▸ Task requirements:
Print the data below exactly, but only the lines from the one containing "Someone repainted the BlueDomino" down to the one containing "Someone put down the YellowGoblet", inclusive.

____________________

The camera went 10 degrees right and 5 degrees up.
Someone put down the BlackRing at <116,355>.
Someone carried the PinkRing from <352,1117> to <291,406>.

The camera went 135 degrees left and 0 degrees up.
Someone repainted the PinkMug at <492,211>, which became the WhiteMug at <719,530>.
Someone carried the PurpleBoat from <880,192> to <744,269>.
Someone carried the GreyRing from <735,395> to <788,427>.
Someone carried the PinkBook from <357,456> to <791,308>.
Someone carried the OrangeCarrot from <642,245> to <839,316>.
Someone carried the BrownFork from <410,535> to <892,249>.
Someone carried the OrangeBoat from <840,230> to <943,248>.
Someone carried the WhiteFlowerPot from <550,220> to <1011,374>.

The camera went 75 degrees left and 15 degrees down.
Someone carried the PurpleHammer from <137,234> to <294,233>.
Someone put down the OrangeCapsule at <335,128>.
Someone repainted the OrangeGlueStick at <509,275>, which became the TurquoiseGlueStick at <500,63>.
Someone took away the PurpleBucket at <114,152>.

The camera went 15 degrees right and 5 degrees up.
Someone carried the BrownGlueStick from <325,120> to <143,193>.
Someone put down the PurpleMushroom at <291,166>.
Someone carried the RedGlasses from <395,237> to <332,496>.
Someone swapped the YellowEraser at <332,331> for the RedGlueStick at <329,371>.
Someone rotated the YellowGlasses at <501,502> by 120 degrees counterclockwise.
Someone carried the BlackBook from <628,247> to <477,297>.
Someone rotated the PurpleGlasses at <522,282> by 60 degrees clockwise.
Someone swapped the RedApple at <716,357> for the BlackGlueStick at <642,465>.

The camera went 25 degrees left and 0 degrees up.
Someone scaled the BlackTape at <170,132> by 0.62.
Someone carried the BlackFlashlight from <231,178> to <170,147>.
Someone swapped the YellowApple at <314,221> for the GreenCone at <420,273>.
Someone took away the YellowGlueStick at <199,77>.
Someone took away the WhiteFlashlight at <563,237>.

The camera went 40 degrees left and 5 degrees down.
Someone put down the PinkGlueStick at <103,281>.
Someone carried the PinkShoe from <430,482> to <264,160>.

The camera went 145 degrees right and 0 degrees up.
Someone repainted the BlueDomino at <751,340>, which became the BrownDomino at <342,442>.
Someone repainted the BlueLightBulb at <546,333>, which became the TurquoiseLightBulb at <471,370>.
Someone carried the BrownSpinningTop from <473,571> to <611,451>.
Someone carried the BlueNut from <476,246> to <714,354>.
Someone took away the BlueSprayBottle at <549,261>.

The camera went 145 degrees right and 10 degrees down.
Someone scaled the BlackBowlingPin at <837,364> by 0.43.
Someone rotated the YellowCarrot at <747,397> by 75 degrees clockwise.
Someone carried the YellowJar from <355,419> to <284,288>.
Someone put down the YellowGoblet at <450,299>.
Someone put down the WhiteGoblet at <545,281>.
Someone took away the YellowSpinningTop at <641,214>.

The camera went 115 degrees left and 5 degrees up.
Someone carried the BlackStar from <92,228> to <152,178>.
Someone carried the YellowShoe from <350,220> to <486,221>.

____________________

▸ Task output:
Someone repainted the BlueDomino at <751,340>, which became the BrownDomino at <342,442>.
Someone repainted the BlueLightBulb at <546,333>, which became the TurquoiseLightBulb at <471,370>.
Someone carried the BrownSpinningTop from <473,571> to <611,451>.
Someone carried the BlueNut from <476,246> to <714,354>.
Someone took away the BlueSprayBottle at <549,261>.

The camera went 145 degrees right and 10 degrees down.
Someone scaled the BlackBowlingPin at <837,364> by 0.43.
Someone rotated the YellowCarrot at <747,397> by 75 degrees clockwise.
Someone carried the YellowJar from <355,419> to <284,288>.
Someone put down the YellowGoblet at <450,299>.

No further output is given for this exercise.